## WHAT THE TASK ASKS
Your response should consist of every record, exactly as given.

Shape transformation data:
"""

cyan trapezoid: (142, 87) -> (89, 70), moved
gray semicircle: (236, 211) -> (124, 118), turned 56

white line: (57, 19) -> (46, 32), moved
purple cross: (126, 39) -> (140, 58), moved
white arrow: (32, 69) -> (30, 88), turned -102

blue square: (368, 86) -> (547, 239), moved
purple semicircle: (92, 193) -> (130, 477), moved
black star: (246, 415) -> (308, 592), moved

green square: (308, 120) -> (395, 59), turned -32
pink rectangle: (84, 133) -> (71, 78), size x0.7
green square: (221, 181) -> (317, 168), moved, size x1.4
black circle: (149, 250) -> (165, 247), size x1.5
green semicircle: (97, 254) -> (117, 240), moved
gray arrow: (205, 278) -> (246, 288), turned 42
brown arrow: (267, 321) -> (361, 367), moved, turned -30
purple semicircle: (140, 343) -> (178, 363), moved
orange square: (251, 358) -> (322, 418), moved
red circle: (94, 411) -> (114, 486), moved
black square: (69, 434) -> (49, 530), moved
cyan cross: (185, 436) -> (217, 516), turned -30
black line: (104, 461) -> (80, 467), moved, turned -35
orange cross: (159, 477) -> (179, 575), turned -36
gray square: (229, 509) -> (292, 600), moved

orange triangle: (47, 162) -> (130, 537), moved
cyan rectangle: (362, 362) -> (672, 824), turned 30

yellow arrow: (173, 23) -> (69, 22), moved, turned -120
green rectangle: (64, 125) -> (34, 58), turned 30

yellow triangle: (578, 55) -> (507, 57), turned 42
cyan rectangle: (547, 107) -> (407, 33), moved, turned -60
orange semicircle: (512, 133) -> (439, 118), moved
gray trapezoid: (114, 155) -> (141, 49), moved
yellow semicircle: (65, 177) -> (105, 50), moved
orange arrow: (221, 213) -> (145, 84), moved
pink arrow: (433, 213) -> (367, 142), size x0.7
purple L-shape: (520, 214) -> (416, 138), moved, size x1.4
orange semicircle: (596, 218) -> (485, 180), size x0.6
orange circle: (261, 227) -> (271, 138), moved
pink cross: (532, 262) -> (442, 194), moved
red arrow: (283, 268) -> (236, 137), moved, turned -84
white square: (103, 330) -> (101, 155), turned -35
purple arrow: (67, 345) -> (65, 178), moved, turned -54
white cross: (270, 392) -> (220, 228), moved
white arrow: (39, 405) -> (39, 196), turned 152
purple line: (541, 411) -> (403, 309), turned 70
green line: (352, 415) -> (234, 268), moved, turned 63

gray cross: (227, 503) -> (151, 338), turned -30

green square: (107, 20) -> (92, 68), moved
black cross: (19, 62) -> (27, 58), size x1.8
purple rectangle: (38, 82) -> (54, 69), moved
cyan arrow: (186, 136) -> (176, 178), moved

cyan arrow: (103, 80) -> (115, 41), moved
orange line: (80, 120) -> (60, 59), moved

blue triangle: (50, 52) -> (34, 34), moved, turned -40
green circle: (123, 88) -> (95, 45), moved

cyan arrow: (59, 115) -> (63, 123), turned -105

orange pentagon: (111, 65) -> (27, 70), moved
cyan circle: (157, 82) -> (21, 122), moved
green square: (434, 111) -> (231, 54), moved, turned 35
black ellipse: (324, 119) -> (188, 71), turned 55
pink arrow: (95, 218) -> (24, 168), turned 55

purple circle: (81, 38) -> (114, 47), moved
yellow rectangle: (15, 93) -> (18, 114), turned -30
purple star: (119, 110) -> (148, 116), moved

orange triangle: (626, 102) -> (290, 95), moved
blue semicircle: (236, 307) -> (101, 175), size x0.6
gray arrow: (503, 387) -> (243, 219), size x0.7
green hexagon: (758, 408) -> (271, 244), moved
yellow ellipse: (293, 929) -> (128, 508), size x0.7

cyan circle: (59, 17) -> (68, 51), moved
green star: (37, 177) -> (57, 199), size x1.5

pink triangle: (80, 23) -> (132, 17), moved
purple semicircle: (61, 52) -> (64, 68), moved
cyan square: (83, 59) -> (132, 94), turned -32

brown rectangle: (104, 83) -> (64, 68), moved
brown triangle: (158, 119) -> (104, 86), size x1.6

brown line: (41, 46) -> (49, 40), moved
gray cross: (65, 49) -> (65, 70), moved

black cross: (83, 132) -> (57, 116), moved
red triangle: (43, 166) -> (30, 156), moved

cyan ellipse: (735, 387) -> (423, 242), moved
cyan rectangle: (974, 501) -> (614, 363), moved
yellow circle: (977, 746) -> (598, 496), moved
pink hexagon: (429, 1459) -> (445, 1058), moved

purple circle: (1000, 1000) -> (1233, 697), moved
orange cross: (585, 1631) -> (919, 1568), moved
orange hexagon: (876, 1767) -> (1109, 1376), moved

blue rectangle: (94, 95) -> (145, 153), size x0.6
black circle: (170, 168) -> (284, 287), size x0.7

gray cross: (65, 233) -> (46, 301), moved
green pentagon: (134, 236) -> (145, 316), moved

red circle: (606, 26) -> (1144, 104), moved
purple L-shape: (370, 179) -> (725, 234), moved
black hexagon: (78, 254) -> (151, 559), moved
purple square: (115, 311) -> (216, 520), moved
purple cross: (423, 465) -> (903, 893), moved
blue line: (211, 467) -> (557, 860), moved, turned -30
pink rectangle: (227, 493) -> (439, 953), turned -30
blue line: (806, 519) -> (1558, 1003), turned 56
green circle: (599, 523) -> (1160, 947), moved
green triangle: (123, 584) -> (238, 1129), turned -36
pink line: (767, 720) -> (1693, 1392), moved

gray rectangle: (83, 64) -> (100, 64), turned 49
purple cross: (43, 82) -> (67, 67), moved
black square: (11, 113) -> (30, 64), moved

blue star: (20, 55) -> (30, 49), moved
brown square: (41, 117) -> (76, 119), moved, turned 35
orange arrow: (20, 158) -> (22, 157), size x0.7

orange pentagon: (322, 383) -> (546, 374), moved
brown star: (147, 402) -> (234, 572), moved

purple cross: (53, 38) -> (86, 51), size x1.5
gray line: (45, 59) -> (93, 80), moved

"""

## RESULT OF THE EXERCISE
cyan trapezoid: (142, 87) -> (89, 70), moved
gray semicircle: (236, 211) -> (124, 118), turned 56

white line: (57, 19) -> (46, 32), moved
purple cross: (126, 39) -> (140, 58), moved
white arrow: (32, 69) -> (30, 88), turned -102

blue square: (368, 86) -> (547, 239), moved
purple semicircle: (92, 193) -> (130, 477), moved
black star: (246, 415) -> (308, 592), moved

green square: (308, 120) -> (395, 59), turned -32
pink rectangle: (84, 133) -> (71, 78), size x0.7
green square: (221, 181) -> (317, 168), moved, size x1.4
black circle: (149, 250) -> (165, 247), size x1.5
green semicircle: (97, 254) -> (117, 240), moved
gray arrow: (205, 278) -> (246, 288), turned 42
brown arrow: (267, 321) -> (361, 367), moved, turned -30
purple semicircle: (140, 343) -> (178, 363), moved
orange square: (251, 358) -> (322, 418), moved
red circle: (94, 411) -> (114, 486), moved
black square: (69, 434) -> (49, 530), moved
cyan cross: (185, 436) -> (217, 516), turned -30
black line: (104, 461) -> (80, 467), moved, turned -35
orange cross: (159, 477) -> (179, 575), turned -36
gray square: (229, 509) -> (292, 600), moved

orange triangle: (47, 162) -> (130, 537), moved
cyan rectangle: (362, 362) -> (672, 824), turned 30

yellow arrow: (173, 23) -> (69, 22), moved, turned -120
green rectangle: (64, 125) -> (34, 58), turned 30

yellow triangle: (578, 55) -> (507, 57), turned 42
cyan rectangle: (547, 107) -> (407, 33), moved, turned -60
orange semicircle: (512, 133) -> (439, 118), moved
gray trapezoid: (114, 155) -> (141, 49), moved
yellow semicircle: (65, 177) -> (105, 50), moved
orange arrow: (221, 213) -> (145, 84), moved
pink arrow: (433, 213) -> (367, 142), size x0.7
purple L-shape: (520, 214) -> (416, 138), moved, size x1.4
orange semicircle: (596, 218) -> (485, 180), size x0.6
orange circle: (261, 227) -> (271, 138), moved
pink cross: (532, 262) -> (442, 194), moved
red arrow: (283, 268) -> (236, 137), moved, turned -84
white square: (103, 330) -> (101, 155), turned -35
purple arrow: (67, 345) -> (65, 178), moved, turned -54
white cross: (270, 392) -> (220, 228), moved
white arrow: (39, 405) -> (39, 196), turned 152
purple line: (541, 411) -> (403, 309), turned 70
green line: (352, 415) -> (234, 268), moved, turned 63

gray cross: (227, 503) -> (151, 338), turned -30

green square: (107, 20) -> (92, 68), moved
black cross: (19, 62) -> (27, 58), size x1.8
purple rectangle: (38, 82) -> (54, 69), moved
cyan arrow: (186, 136) -> (176, 178), moved

cyan arrow: (103, 80) -> (115, 41), moved
orange line: (80, 120) -> (60, 59), moved

blue triangle: (50, 52) -> (34, 34), moved, turned -40
green circle: (123, 88) -> (95, 45), moved

cyan arrow: (59, 115) -> (63, 123), turned -105

orange pentagon: (111, 65) -> (27, 70), moved
cyan circle: (157, 82) -> (21, 122), moved
green square: (434, 111) -> (231, 54), moved, turned 35
black ellipse: (324, 119) -> (188, 71), turned 55
pink arrow: (95, 218) -> (24, 168), turned 55

purple circle: (81, 38) -> (114, 47), moved
yellow rectangle: (15, 93) -> (18, 114), turned -30
purple star: (119, 110) -> (148, 116), moved

orange triangle: (626, 102) -> (290, 95), moved
blue semicircle: (236, 307) -> (101, 175), size x0.6
gray arrow: (503, 387) -> (243, 219), size x0.7
green hexagon: (758, 408) -> (271, 244), moved
yellow ellipse: (293, 929) -> (128, 508), size x0.7

cyan circle: (59, 17) -> (68, 51), moved
green star: (37, 177) -> (57, 199), size x1.5

pink triangle: (80, 23) -> (132, 17), moved
purple semicircle: (61, 52) -> (64, 68), moved
cyan square: (83, 59) -> (132, 94), turned -32

brown rectangle: (104, 83) -> (64, 68), moved
brown triangle: (158, 119) -> (104, 86), size x1.6

brown line: (41, 46) -> (49, 40), moved
gray cross: (65, 49) -> (65, 70), moved

black cross: (83, 132) -> (57, 116), moved
red triangle: (43, 166) -> (30, 156), moved

cyan ellipse: (735, 387) -> (423, 242), moved
cyan rectangle: (974, 501) -> (614, 363), moved
yellow circle: (977, 746) -> (598, 496), moved
pink hexagon: (429, 1459) -> (445, 1058), moved

purple circle: (1000, 1000) -> (1233, 697), moved
orange cross: (585, 1631) -> (919, 1568), moved
orange hexagon: (876, 1767) -> (1109, 1376), moved

blue rectangle: (94, 95) -> (145, 153), size x0.6
black circle: (170, 168) -> (284, 287), size x0.7

gray cross: (65, 233) -> (46, 301), moved
green pentagon: (134, 236) -> (145, 316), moved

red circle: (606, 26) -> (1144, 104), moved
purple L-shape: (370, 179) -> (725, 234), moved
black hexagon: (78, 254) -> (151, 559), moved
purple square: (115, 311) -> (216, 520), moved
purple cross: (423, 465) -> (903, 893), moved
blue line: (211, 467) -> (557, 860), moved, turned -30
pink rectangle: (227, 493) -> (439, 953), turned -30
blue line: (806, 519) -> (1558, 1003), turned 56
green circle: (599, 523) -> (1160, 947), moved
green triangle: (123, 584) -> (238, 1129), turned -36
pink line: (767, 720) -> (1693, 1392), moved

gray rectangle: (83, 64) -> (100, 64), turned 49
purple cross: (43, 82) -> (67, 67), moved
black square: (11, 113) -> (30, 64), moved

blue star: (20, 55) -> (30, 49), moved
brown square: (41, 117) -> (76, 119), moved, turned 35
orange arrow: (20, 158) -> (22, 157), size x0.7

orange pentagon: (322, 383) -> (546, 374), moved
brown star: (147, 402) -> (234, 572), moved

purple cross: (53, 38) -> (86, 51), size x1.5
gray line: (45, 59) -> (93, 80), moved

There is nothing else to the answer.